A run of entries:
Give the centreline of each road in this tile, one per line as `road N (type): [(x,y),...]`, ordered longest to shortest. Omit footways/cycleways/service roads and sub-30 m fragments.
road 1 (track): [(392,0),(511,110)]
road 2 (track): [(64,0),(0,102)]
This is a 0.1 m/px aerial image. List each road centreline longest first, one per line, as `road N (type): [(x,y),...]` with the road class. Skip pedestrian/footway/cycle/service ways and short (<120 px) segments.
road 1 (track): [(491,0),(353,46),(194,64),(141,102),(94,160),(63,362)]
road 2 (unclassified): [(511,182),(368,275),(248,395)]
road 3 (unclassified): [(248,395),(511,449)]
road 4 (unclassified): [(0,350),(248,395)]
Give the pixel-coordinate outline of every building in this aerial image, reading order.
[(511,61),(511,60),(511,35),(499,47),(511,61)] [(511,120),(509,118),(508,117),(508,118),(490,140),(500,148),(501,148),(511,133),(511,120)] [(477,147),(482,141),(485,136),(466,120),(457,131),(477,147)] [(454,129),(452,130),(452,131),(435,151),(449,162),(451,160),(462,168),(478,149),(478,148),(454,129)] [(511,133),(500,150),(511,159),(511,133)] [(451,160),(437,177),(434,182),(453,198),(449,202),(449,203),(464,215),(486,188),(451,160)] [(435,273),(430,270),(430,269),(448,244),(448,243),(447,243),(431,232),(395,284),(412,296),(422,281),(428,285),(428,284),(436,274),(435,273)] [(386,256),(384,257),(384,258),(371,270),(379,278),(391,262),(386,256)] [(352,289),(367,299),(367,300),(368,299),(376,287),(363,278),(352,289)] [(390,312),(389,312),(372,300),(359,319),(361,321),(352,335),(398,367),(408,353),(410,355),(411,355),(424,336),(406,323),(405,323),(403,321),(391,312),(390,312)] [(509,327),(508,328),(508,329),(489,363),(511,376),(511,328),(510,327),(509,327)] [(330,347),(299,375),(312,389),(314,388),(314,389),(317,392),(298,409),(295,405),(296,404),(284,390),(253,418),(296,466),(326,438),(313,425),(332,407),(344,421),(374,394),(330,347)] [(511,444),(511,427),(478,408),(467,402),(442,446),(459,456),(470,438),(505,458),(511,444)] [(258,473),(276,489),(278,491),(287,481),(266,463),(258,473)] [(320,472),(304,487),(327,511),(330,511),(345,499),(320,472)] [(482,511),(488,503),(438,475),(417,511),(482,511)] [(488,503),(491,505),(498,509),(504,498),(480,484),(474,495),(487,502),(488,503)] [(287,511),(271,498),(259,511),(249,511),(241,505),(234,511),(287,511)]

# What is asked
Count the lines in the entries that contain the word "road", treating uppercase and lowercase as different. Reply with the number alone.

# Answer
8